◆ Task prompt ◆
Although the entries contain pictures, your copy should hold only their exact text.
=== Records to use ===
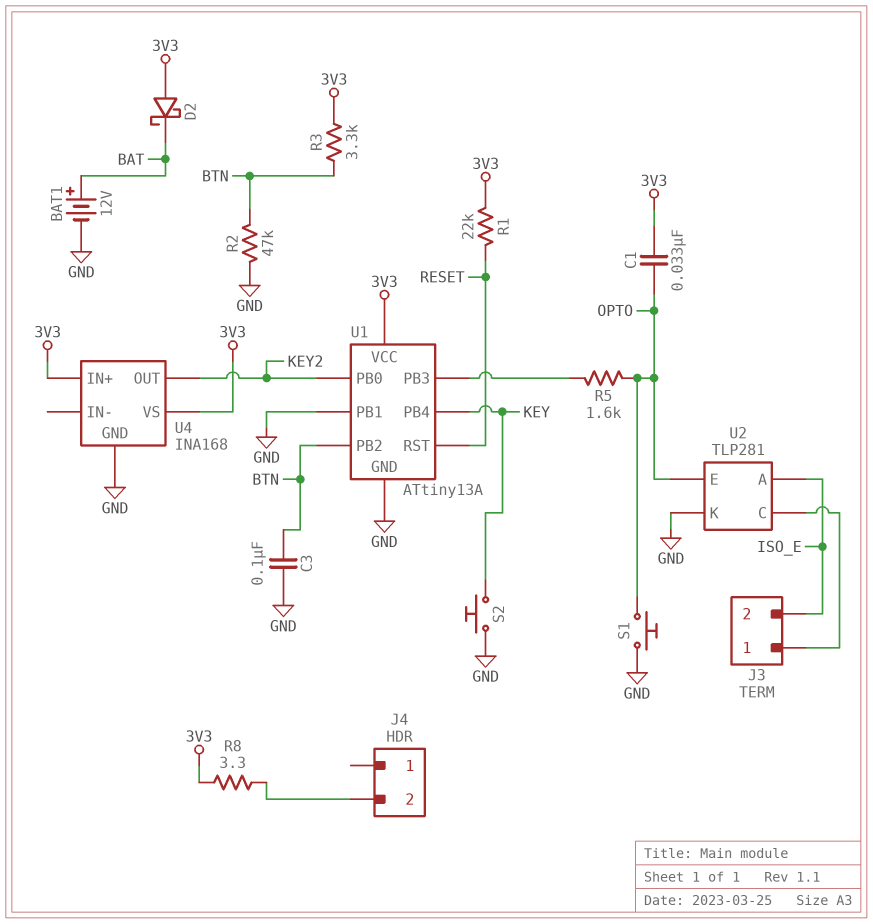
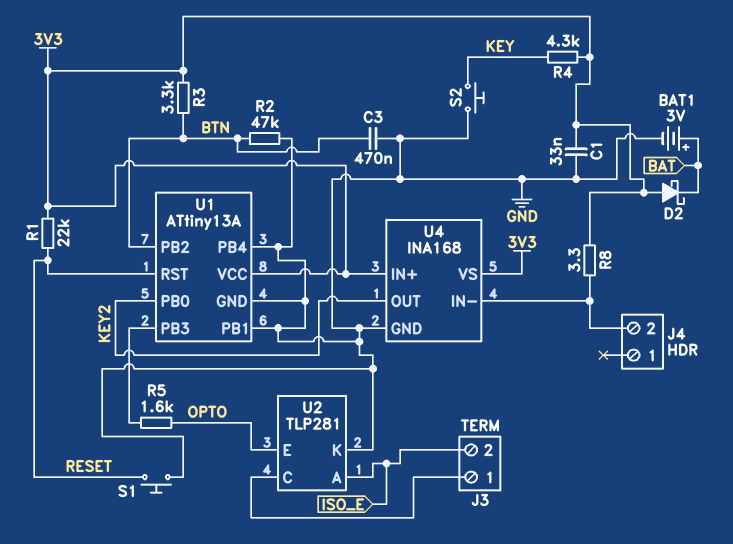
BAT1: 12V (plus BAT, minus GND) -> 3V (plus BAT, minus GND)
C1: 33nF (3V3, OPTO) -> 33nF (3V3, GND)
C3: 100nF (BTN, GND) -> 470nF (BTN, GND)
R4: none -> 4.3k (3V3, KEY)
S1: button (GND, OPTO) -> button (GND, RESET)
U1 pin PB4: KEY -> GND
U4 pin IN-: none -> J4/2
===
◆ Solution to the problem ◆
BAT1: 12V (plus BAT, minus GND) -> 3V (plus BAT, minus GND)
C1: 33nF (3V3, OPTO) -> 33nF (3V3, GND)
C3: 100nF (BTN, GND) -> 470nF (BTN, GND)
R4: none -> 4.3k (3V3, KEY)
S1: button (GND, OPTO) -> button (GND, RESET)
U1 pin PB4: KEY -> GND
U4 pin IN-: none -> J4/2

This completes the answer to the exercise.